## Try it
In the entries below, find the lines that contain the word "ellipse" and copy them.

Stored dataset items
.....

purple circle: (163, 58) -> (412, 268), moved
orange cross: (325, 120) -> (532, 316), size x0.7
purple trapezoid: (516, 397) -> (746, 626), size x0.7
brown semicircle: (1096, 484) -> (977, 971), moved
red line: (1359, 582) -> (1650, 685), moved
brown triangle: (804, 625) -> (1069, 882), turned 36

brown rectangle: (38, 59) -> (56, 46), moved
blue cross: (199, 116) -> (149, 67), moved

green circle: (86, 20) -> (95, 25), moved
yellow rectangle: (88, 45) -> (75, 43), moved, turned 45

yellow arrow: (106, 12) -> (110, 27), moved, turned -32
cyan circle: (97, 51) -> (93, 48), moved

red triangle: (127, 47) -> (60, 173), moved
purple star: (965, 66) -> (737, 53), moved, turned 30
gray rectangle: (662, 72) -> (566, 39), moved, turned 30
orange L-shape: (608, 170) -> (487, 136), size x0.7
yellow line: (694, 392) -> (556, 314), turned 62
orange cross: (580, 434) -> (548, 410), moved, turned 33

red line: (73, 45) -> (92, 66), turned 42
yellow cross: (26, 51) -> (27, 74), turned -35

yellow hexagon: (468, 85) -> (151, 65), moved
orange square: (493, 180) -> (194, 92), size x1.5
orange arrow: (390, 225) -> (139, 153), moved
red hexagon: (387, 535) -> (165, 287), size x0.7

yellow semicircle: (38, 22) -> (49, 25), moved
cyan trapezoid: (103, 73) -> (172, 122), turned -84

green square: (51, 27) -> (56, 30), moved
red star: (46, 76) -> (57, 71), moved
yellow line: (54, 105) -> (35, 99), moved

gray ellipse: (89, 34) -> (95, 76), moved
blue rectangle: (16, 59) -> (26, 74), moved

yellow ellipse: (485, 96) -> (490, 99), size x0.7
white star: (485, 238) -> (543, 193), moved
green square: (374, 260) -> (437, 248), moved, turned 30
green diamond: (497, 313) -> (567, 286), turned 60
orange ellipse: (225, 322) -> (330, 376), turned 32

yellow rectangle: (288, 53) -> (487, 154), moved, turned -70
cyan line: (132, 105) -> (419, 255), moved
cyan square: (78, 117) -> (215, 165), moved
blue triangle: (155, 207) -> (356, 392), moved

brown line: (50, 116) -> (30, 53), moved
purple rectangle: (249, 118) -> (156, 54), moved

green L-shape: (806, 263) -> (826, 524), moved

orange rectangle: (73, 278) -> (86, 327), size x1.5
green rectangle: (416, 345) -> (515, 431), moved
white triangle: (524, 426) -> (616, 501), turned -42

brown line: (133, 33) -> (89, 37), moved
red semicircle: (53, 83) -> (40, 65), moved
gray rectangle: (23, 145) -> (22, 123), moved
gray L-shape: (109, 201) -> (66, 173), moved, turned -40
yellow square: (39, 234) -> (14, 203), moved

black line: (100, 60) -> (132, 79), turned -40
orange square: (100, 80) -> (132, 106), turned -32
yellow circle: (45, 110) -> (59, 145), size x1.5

.....

## Task result
gray ellipse: (89, 34) -> (95, 76), moved
yellow ellipse: (485, 96) -> (490, 99), size x0.7
orange ellipse: (225, 322) -> (330, 376), turned 32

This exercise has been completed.